Dataset records:
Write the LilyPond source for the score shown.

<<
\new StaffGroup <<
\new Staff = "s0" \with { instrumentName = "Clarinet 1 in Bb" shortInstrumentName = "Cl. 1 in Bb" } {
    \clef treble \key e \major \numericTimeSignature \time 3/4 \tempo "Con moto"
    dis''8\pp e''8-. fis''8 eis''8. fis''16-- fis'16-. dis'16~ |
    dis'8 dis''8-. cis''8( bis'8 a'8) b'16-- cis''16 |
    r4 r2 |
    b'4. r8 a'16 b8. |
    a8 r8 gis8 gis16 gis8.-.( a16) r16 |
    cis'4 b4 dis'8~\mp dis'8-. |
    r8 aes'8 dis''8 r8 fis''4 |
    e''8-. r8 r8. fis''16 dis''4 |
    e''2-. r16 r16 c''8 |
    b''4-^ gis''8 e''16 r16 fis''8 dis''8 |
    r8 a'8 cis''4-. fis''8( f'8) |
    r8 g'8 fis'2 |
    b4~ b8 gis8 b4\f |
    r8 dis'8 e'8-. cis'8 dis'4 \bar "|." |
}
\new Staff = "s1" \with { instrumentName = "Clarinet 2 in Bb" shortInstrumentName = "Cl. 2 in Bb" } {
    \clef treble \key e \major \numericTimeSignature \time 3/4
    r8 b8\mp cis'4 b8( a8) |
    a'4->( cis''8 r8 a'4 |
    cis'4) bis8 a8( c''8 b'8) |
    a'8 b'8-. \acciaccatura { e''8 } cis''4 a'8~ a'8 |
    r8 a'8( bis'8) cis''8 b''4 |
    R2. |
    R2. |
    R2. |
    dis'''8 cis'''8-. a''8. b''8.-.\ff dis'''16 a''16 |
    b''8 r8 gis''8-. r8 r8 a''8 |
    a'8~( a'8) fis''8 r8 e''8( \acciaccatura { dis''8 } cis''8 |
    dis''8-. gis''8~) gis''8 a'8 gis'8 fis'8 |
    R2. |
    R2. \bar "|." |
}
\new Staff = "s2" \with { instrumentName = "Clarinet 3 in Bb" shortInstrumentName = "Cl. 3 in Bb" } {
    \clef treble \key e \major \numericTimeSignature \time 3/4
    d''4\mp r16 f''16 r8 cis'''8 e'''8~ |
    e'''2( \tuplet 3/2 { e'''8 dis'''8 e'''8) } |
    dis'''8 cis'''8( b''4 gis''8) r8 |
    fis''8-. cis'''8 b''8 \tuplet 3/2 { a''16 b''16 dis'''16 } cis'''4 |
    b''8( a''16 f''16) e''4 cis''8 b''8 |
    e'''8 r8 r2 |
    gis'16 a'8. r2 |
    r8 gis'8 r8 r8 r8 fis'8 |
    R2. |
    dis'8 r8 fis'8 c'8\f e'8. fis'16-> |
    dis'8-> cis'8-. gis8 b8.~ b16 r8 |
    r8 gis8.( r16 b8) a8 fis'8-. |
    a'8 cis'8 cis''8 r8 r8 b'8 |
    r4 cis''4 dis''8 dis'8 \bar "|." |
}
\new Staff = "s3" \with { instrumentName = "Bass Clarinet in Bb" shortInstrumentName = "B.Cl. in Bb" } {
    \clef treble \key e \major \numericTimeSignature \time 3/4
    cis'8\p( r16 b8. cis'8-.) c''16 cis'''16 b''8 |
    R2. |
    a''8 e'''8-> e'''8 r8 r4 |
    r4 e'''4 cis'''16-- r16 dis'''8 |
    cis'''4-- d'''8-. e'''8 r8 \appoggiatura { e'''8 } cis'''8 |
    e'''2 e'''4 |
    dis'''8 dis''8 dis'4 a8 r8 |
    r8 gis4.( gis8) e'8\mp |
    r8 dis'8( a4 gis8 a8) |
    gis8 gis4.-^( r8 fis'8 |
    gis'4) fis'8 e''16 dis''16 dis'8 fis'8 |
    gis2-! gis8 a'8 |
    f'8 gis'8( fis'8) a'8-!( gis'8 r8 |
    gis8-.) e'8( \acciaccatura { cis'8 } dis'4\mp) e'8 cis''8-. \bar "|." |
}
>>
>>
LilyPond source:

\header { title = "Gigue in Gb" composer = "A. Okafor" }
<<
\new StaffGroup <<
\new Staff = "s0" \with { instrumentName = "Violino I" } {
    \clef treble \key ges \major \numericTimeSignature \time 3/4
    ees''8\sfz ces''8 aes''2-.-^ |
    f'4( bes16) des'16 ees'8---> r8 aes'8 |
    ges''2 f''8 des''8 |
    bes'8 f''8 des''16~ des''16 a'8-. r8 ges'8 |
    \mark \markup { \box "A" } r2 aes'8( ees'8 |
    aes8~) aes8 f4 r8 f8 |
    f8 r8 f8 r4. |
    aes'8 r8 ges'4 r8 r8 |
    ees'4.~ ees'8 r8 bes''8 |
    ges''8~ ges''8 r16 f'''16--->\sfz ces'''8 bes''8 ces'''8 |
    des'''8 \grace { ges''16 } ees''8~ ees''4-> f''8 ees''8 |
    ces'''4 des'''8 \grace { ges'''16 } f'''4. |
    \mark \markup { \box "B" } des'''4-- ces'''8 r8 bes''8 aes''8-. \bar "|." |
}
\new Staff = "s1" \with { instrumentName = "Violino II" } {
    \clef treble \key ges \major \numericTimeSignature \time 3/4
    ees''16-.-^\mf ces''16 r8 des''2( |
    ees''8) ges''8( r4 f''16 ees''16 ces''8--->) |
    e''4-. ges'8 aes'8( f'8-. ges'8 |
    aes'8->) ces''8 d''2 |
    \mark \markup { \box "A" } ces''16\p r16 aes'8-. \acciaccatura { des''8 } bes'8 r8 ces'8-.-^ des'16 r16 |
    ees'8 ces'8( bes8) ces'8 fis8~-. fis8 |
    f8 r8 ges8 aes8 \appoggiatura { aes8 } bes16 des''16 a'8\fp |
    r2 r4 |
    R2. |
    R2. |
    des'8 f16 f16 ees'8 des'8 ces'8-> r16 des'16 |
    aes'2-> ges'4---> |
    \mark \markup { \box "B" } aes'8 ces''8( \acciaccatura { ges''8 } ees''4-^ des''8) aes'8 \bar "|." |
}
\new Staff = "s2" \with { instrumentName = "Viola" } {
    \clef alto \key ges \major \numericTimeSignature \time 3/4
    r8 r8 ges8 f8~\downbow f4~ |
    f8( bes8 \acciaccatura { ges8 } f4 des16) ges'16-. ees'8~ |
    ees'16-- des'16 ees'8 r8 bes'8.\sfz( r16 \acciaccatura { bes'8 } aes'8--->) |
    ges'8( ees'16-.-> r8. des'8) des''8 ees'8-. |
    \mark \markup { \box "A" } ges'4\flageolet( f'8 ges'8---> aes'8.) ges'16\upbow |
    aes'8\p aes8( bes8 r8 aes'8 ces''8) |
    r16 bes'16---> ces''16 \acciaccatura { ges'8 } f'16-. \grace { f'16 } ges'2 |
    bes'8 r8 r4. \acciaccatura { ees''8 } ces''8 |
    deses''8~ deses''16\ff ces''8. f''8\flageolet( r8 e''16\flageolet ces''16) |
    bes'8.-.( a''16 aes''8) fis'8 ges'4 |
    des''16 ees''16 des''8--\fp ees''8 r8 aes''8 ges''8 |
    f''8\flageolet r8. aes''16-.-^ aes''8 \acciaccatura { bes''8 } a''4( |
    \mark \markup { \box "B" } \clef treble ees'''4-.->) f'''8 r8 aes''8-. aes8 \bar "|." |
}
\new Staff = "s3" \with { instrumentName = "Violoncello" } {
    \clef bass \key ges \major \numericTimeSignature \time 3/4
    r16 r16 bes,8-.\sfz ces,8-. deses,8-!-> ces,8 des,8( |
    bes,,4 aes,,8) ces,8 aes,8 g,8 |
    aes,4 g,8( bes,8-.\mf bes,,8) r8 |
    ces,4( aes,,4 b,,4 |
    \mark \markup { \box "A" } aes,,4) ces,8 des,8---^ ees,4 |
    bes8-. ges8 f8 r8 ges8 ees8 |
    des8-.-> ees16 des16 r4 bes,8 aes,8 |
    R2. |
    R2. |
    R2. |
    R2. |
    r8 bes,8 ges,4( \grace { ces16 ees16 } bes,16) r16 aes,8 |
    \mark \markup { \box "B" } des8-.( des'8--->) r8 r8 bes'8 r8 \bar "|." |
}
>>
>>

GOAL:
Copy every line of the items above that contains the string "source".

TASK SOLUTION:
Write the LilyPond source for the score shown.
LilyPond source:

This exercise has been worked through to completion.